* [ACTION ITEM]: Working through the data below, reproduce word for word the line with "C6: 220nF (AOUT, DGND) -> 220pF (AOUT, DGND)" and every line after it, both ends included, and omit the pictures.

[Opening INFORMATION section]

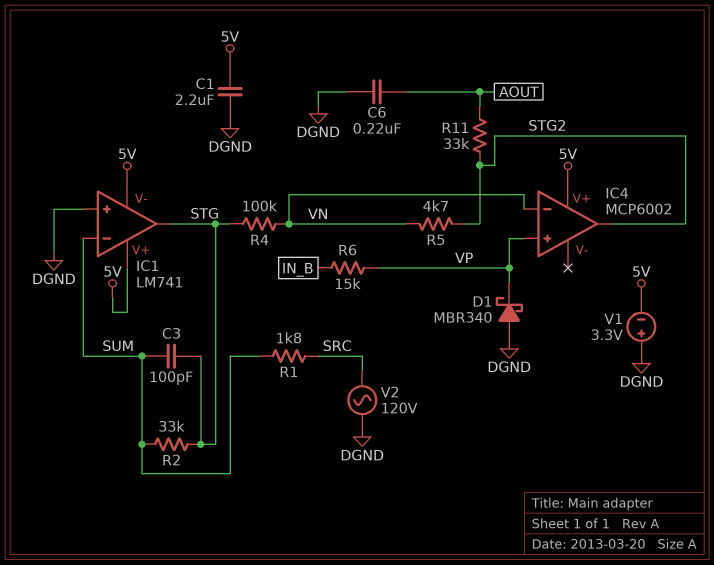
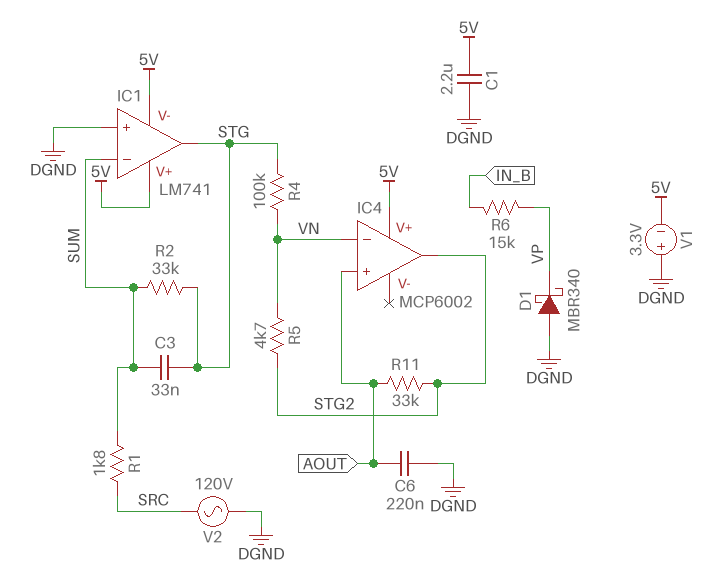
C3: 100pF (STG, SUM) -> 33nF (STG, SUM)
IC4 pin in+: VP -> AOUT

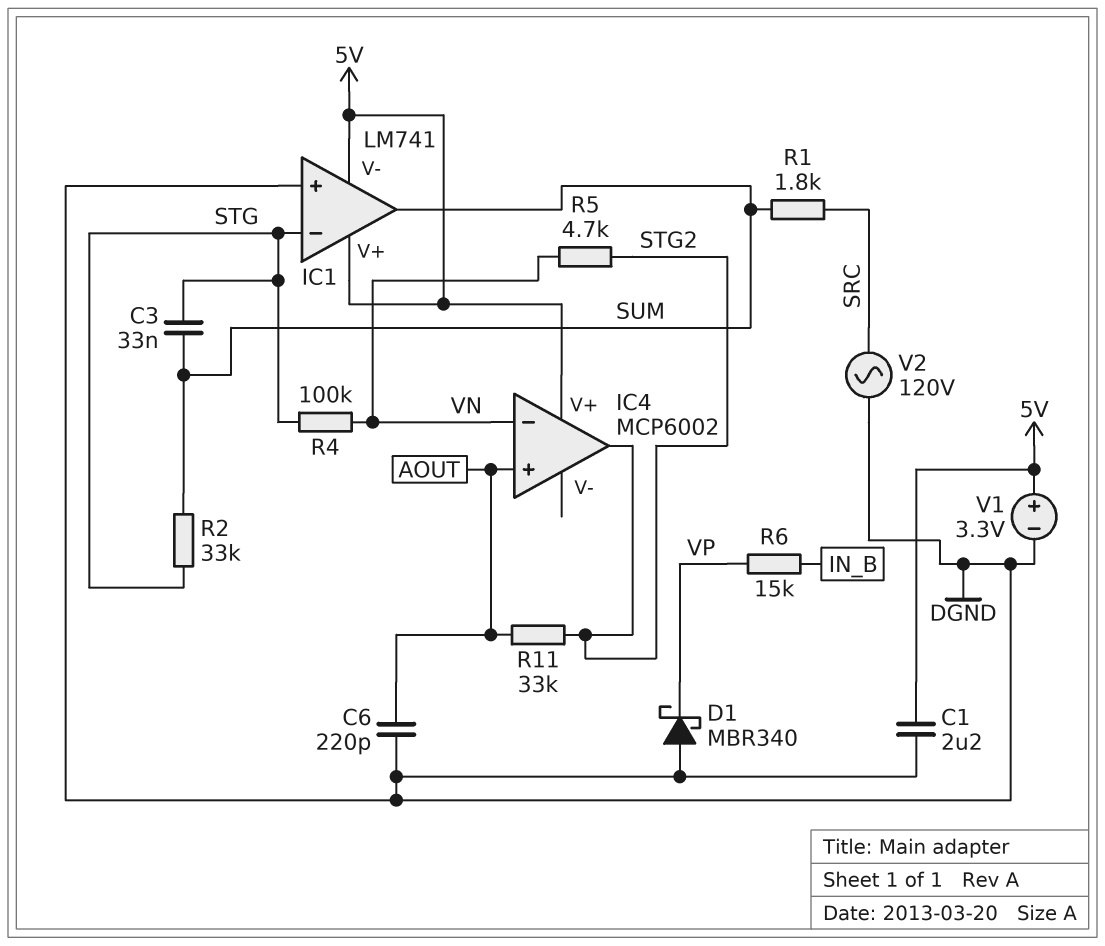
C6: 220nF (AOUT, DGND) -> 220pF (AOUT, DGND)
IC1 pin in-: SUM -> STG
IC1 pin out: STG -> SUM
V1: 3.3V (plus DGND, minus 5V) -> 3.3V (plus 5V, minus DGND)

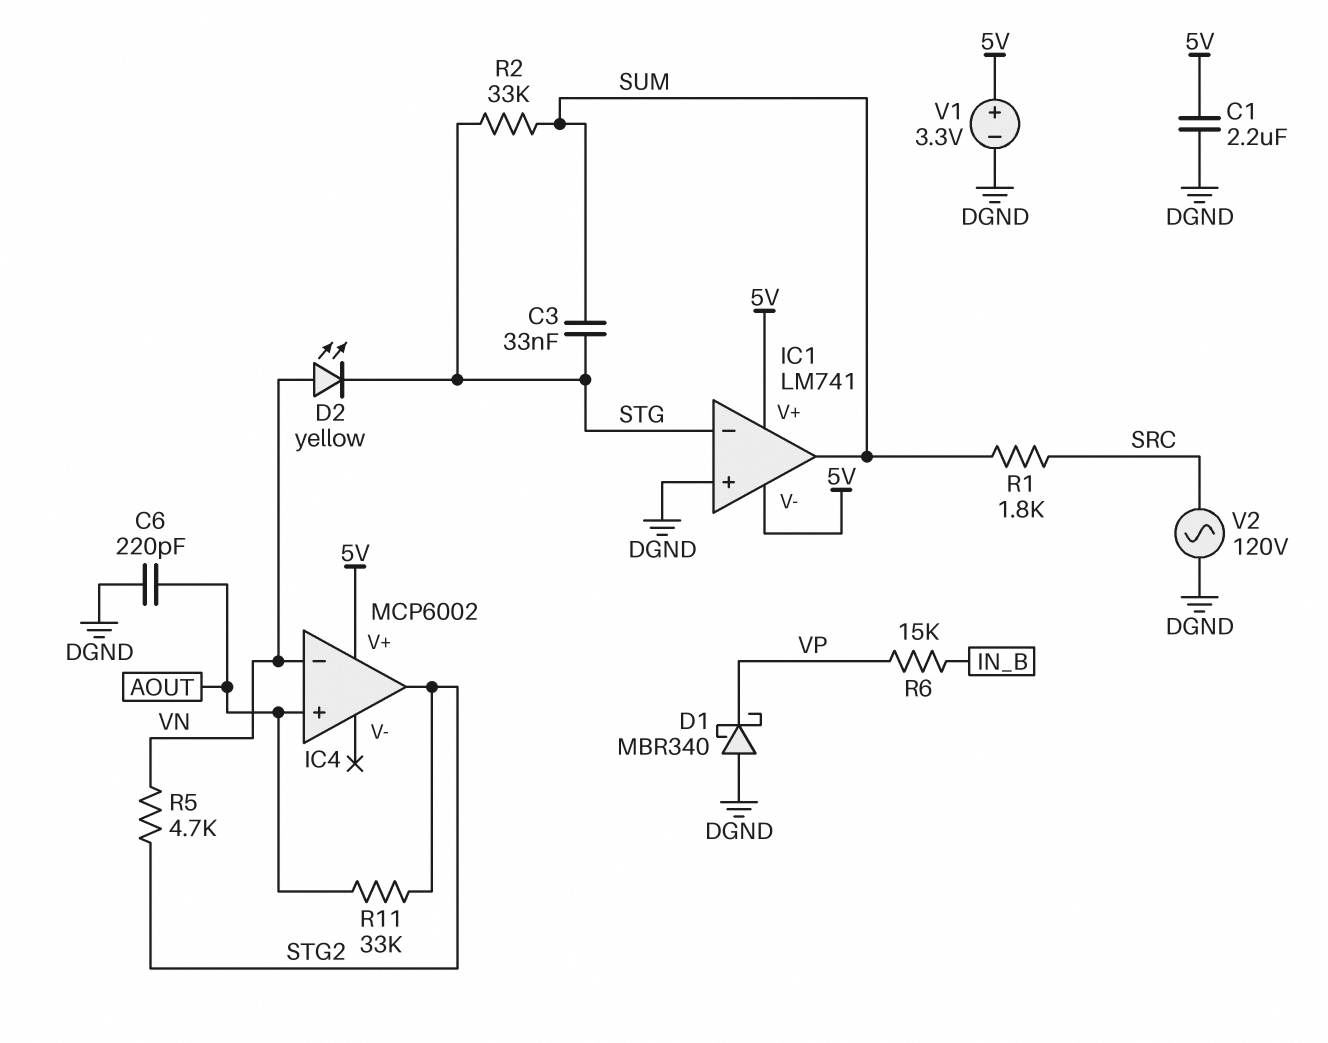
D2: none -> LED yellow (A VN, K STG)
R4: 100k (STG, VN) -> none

[Closing INFORMATION section]

* [SOLUTION FOR THIS EXERCISE]:
C6: 220nF (AOUT, DGND) -> 220pF (AOUT, DGND)
IC1 pin in-: SUM -> STG
IC1 pin out: STG -> SUM
V1: 3.3V (plus DGND, minus 5V) -> 3.3V (plus 5V, minus DGND)

D2: none -> LED yellow (A VN, K STG)
R4: 100k (STG, VN) -> none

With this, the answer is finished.